* [Records for this exercise]
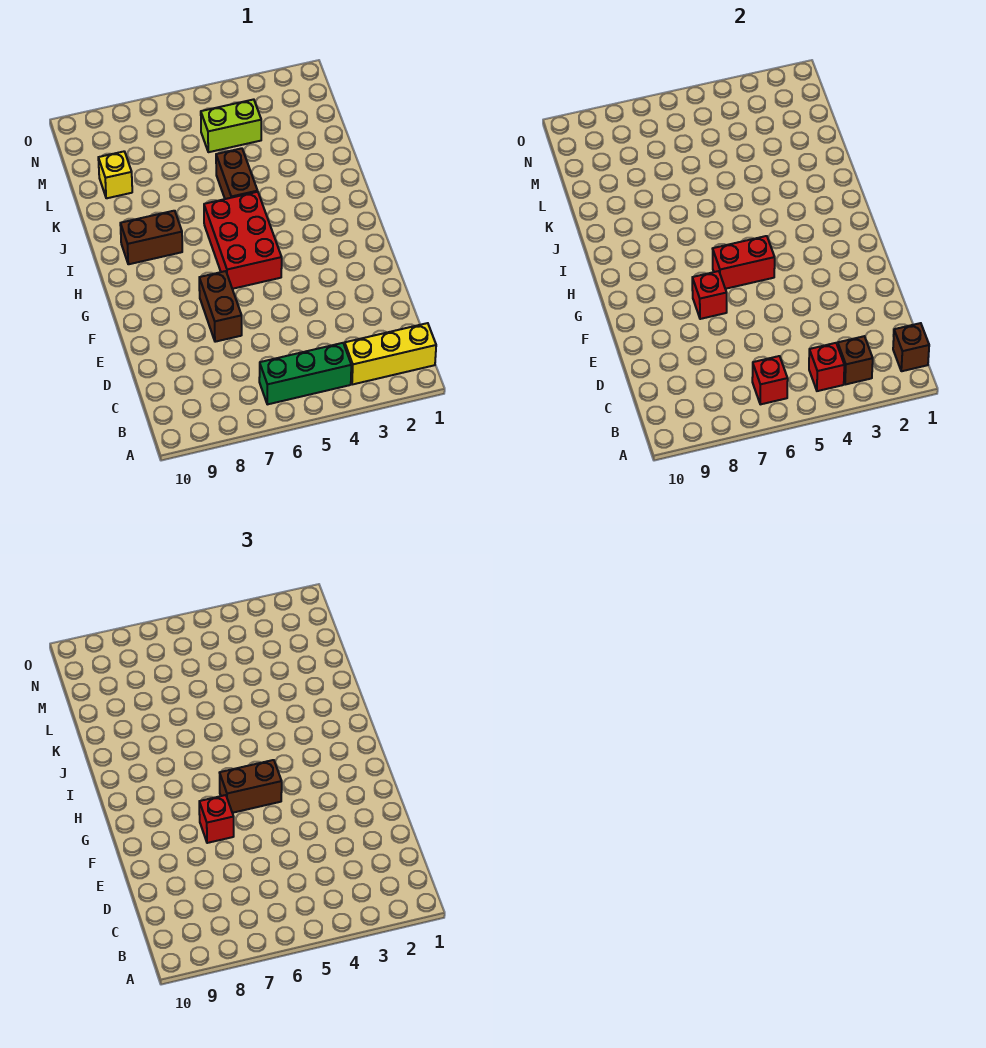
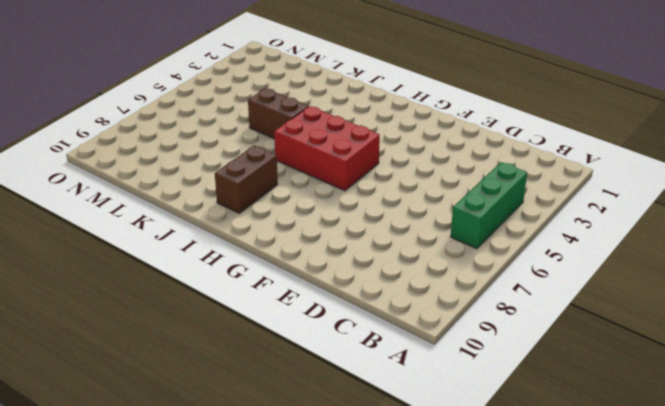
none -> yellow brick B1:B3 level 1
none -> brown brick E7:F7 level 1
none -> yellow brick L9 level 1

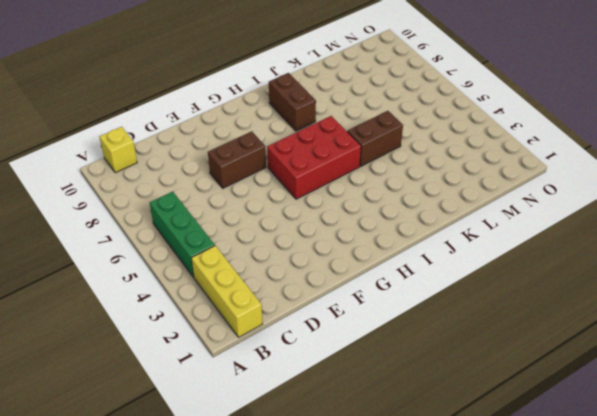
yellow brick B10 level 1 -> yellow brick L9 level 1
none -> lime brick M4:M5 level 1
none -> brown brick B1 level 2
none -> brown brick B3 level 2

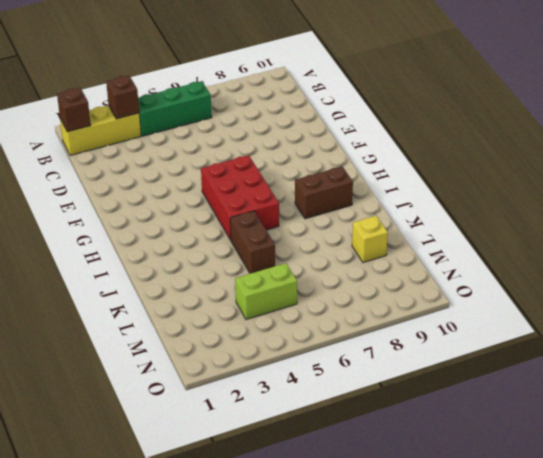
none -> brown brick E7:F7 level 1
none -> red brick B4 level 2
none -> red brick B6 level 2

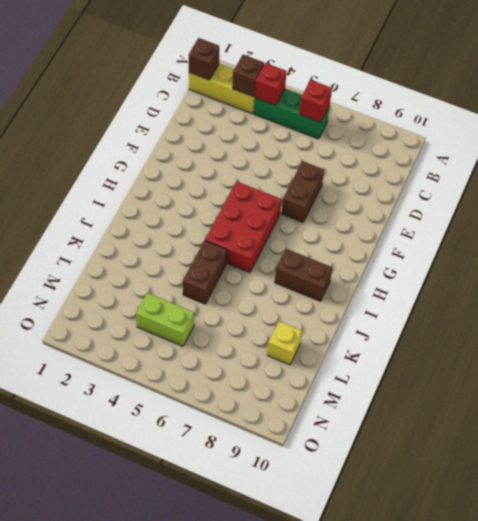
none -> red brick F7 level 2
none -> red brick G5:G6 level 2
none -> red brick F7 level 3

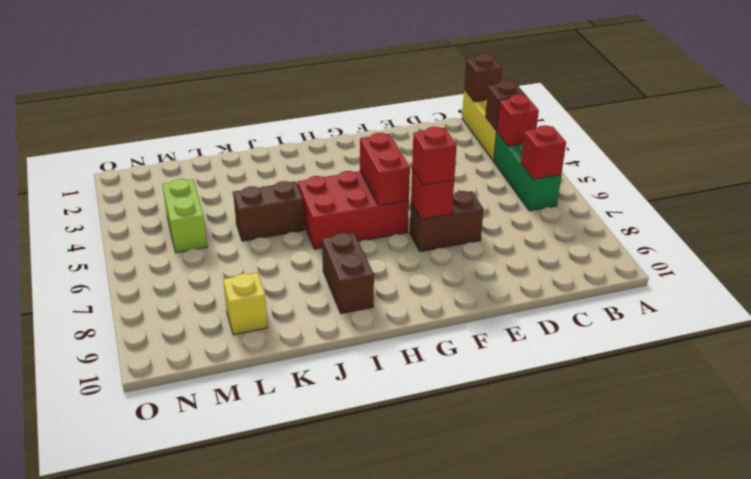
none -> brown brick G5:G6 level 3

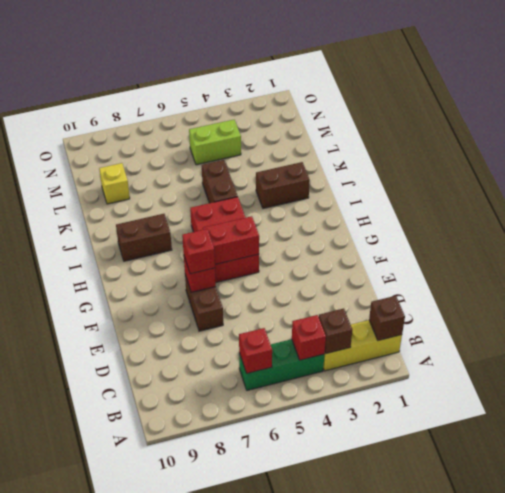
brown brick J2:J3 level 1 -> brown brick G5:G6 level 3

---

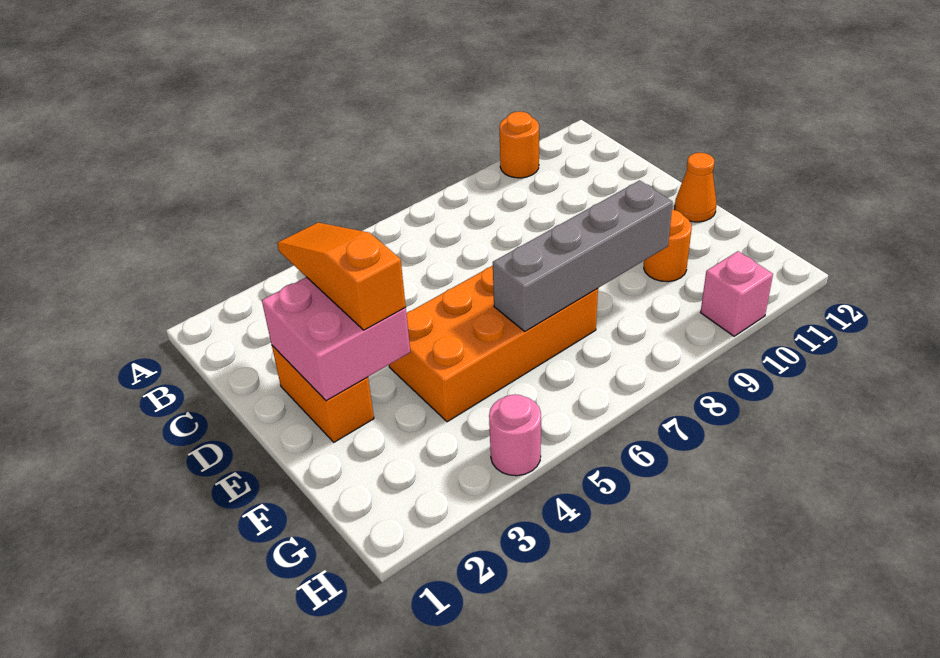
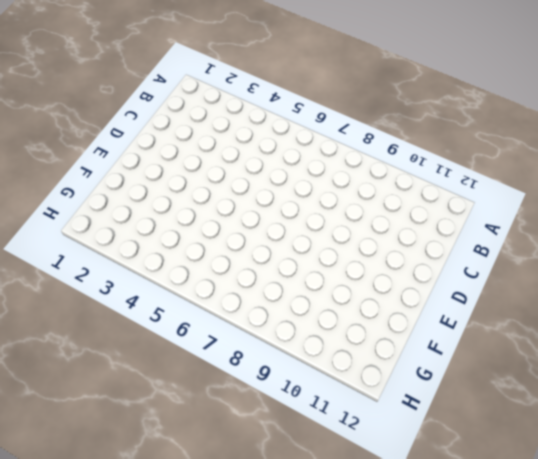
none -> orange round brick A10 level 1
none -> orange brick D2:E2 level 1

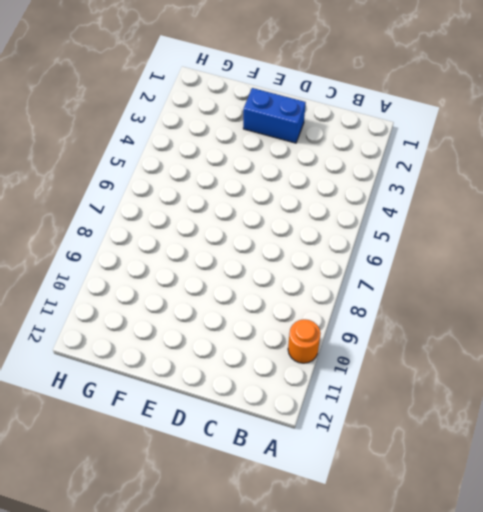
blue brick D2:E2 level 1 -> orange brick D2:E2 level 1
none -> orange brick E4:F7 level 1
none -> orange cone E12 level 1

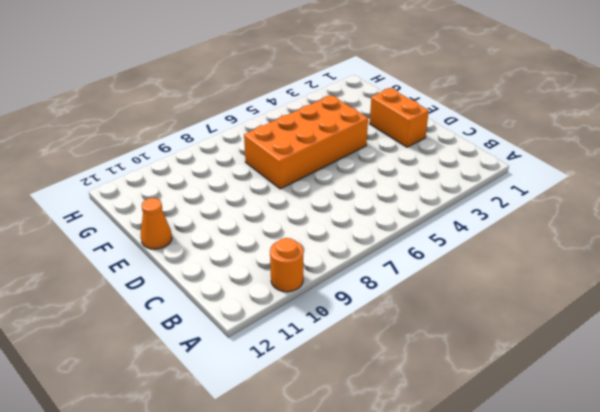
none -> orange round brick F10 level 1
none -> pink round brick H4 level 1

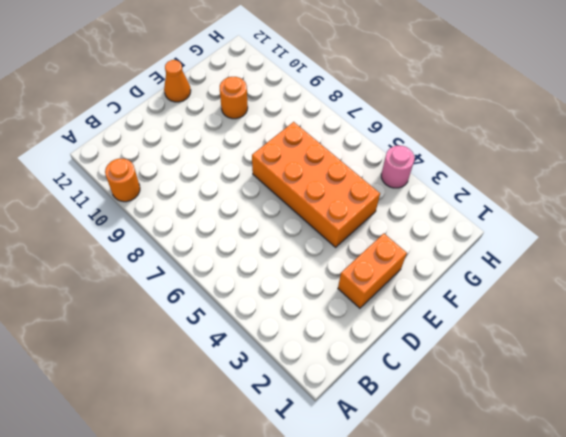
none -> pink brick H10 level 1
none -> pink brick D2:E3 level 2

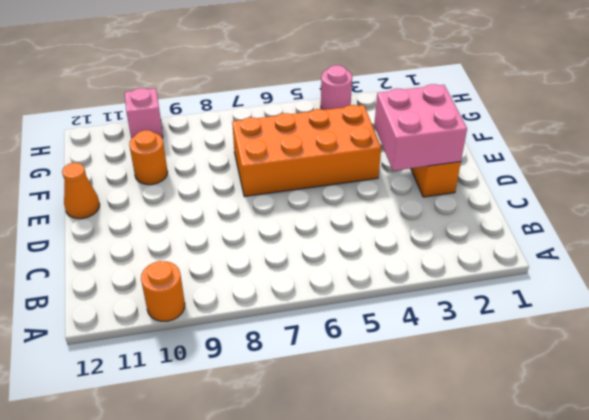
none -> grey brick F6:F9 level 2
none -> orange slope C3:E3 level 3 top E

* [Required action]
Above are the records; copy exactly the lines from the one with "none -> pink round brick H4 level 1" through the one with "none -> orange slope C3:E3 level 3 top E", including both, and nothing more. Leave out pictures.

* [Response]
none -> pink round brick H4 level 1

none -> pink brick H10 level 1
none -> pink brick D2:E3 level 2

none -> grey brick F6:F9 level 2
none -> orange slope C3:E3 level 3 top E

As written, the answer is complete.